### [Problem to solve]
Nothing but the records, transcribed verbatim and stripped of images, should appear in the answer.

==== Listed entries ====

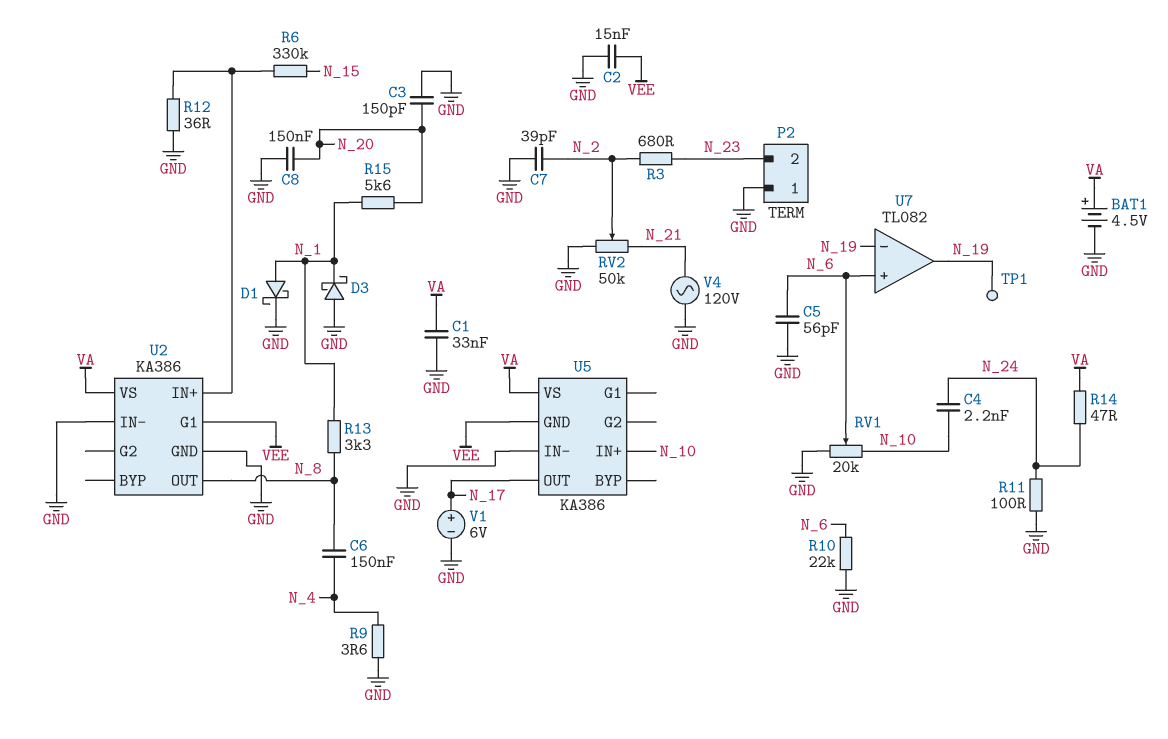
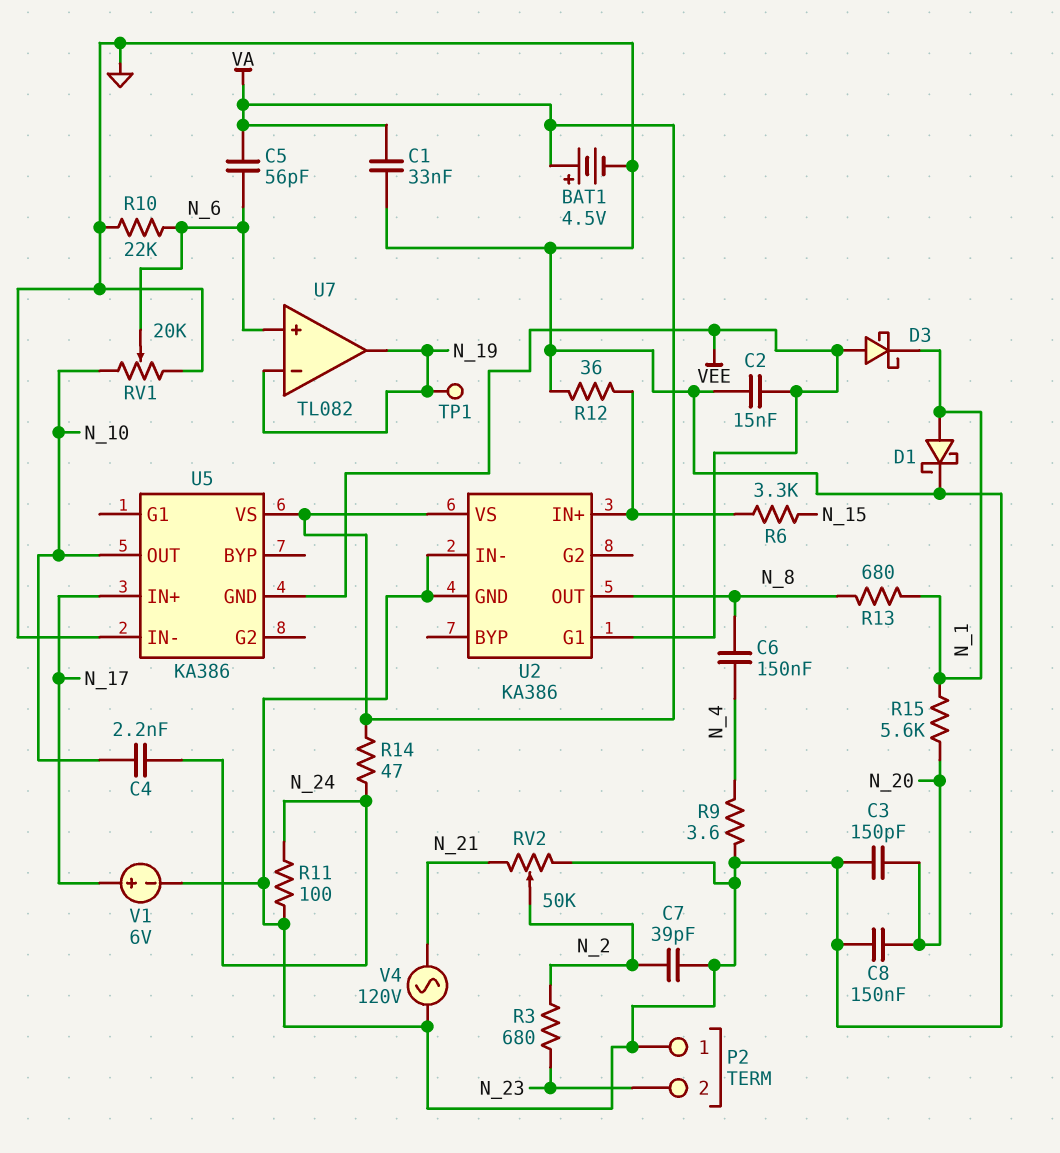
C5: 56pF (GND, N_6) -> 56pF (N_6, VA)
D3: schottky (A GND, K N_1) -> schottky (A VEE, K N_1)
R6: 330k (N_15, U2/IN+) -> 3.3k (N_15, U2/IN+)
R13: 3.3k (N_1, N_8) -> 680 (N_1, N_8)
U5 pin IN+: N_10 -> N_17
U5 pin OUT: N_17 -> N_10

====

### [Response box]
C5: 56pF (GND, N_6) -> 56pF (N_6, VA)
D3: schottky (A GND, K N_1) -> schottky (A VEE, K N_1)
R6: 330k (N_15, U2/IN+) -> 3.3k (N_15, U2/IN+)
R13: 3.3k (N_1, N_8) -> 680 (N_1, N_8)
U5 pin IN+: N_10 -> N_17
U5 pin OUT: N_17 -> N_10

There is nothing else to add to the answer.